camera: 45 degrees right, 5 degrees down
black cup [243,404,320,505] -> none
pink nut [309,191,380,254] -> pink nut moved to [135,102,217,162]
————
_To do_: Reproduce the data shown above in its entirety, keeping each word as it is.

_Answer box_:
camera: 45 degrees right, 5 degrees down
black cup [243,404,320,505] -> none
pink nut [309,191,380,254] -> pink nut moved to [135,102,217,162]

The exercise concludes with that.